(What is expected):
You are asked to filter the data below and copy every line holding "hammer".

(Information provided):

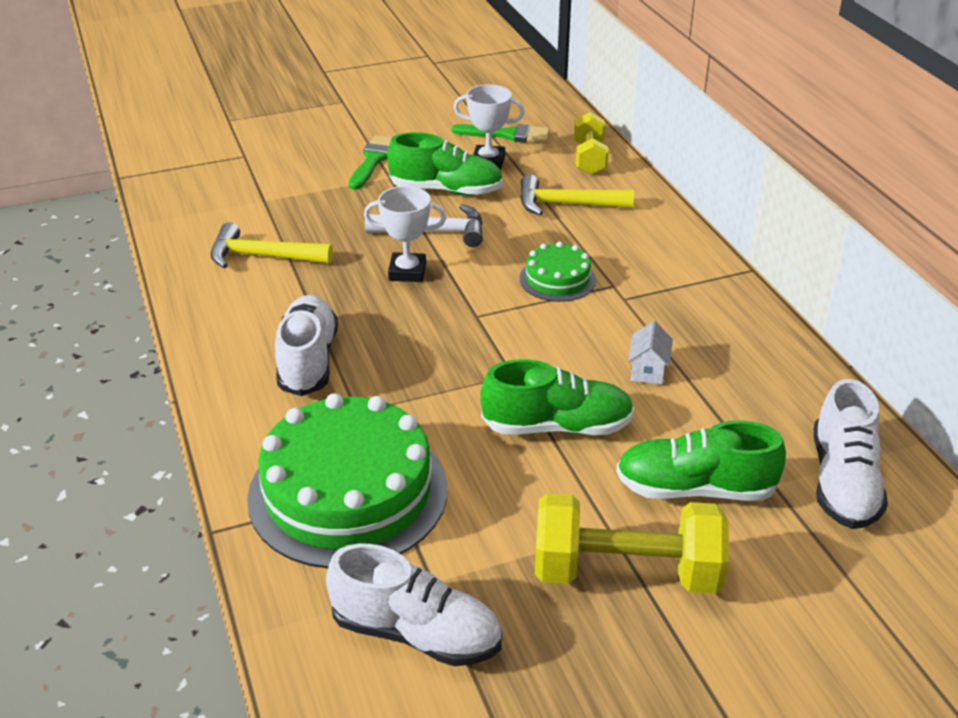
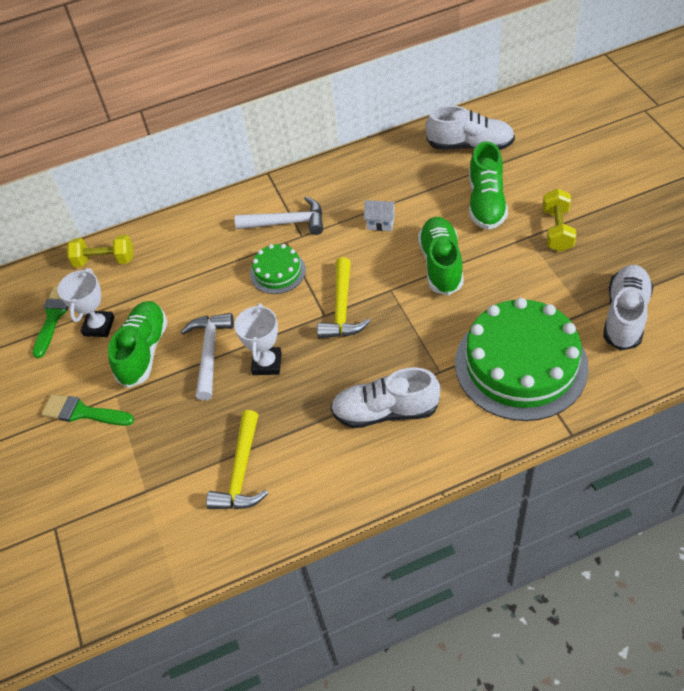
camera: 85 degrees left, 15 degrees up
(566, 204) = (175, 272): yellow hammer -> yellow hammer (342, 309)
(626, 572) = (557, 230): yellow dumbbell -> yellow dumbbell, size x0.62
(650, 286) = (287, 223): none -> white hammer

(Written response):
(566, 204) = (175, 272): yellow hammer -> yellow hammer (342, 309)
(650, 286) = (287, 223): none -> white hammer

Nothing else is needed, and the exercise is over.